■ **Aim of the task**
Find the line containing "(336, 349) = (396, 88): orange" in the records below. Copy exactly that line and each one after it, ending at the line containing "(707, 296) = (226, 331): purple", and nothing more.

■ **Records provided**
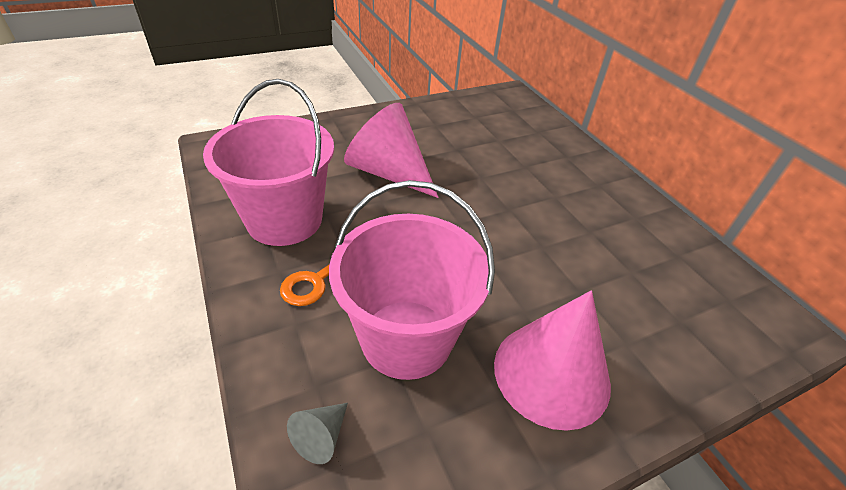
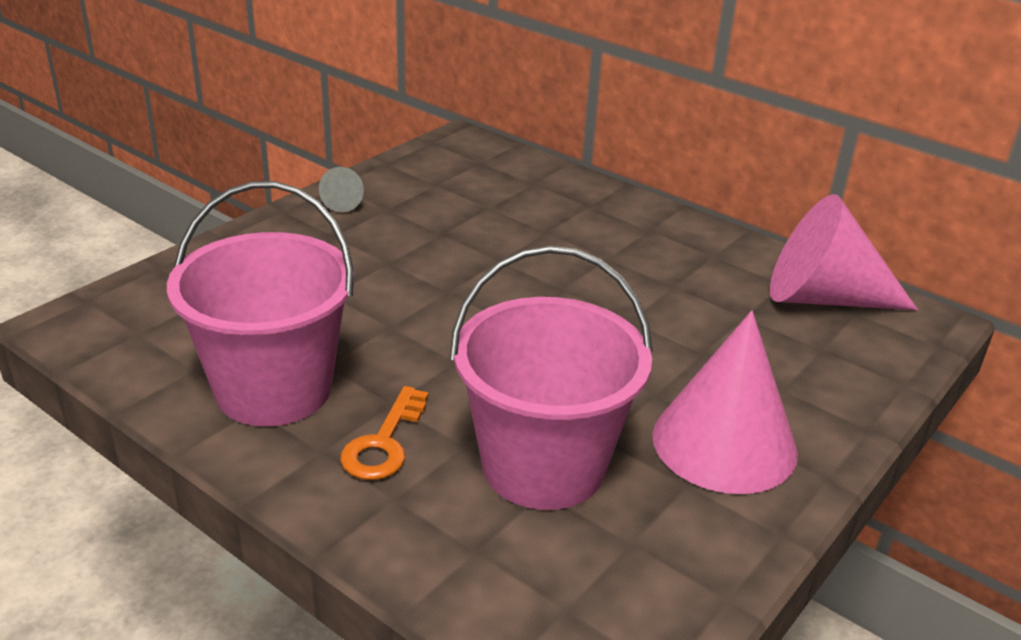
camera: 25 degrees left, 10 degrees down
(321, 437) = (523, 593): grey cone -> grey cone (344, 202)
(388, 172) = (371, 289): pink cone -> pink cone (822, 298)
---
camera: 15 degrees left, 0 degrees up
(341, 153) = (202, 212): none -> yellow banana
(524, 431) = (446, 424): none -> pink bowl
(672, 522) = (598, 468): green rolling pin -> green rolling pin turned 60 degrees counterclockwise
...
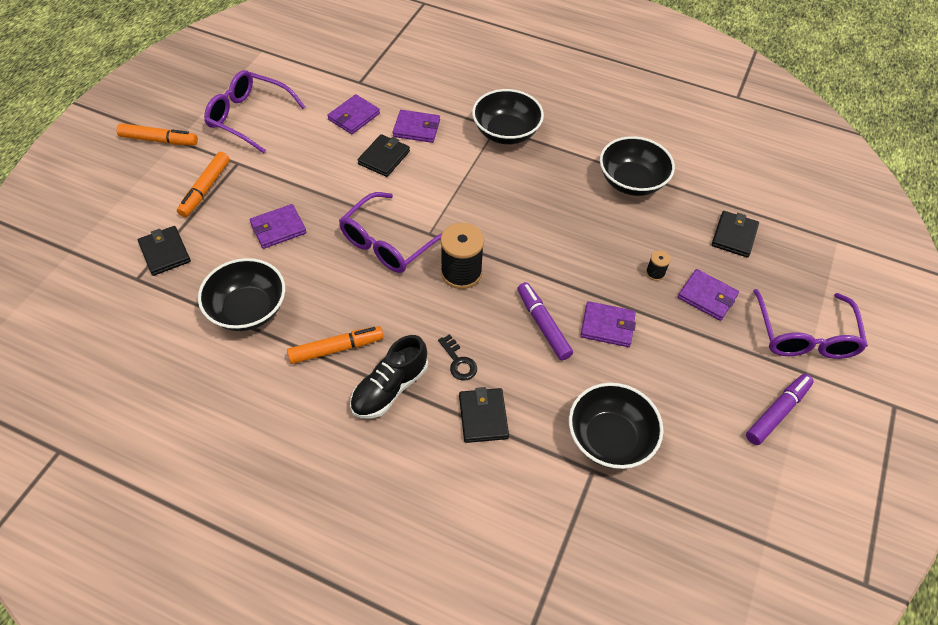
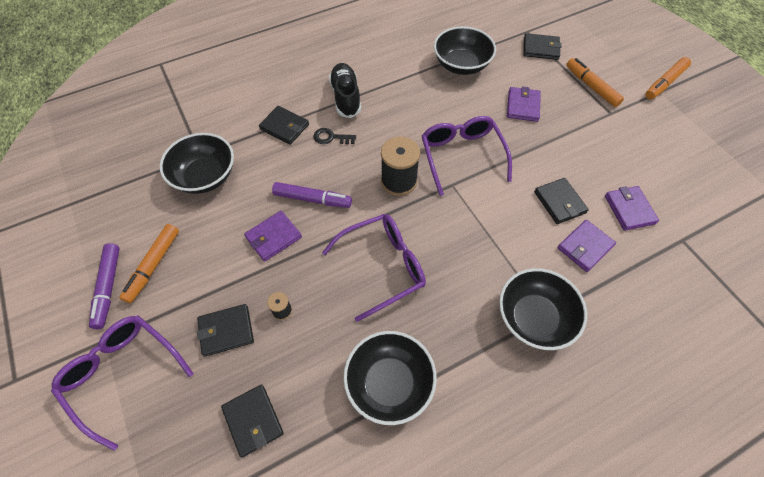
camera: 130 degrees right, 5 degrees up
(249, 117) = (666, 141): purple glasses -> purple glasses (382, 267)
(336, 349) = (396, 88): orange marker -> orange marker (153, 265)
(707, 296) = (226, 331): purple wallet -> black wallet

■ **Final answer**
(336, 349) = (396, 88): orange marker -> orange marker (153, 265)
(707, 296) = (226, 331): purple wallet -> black wallet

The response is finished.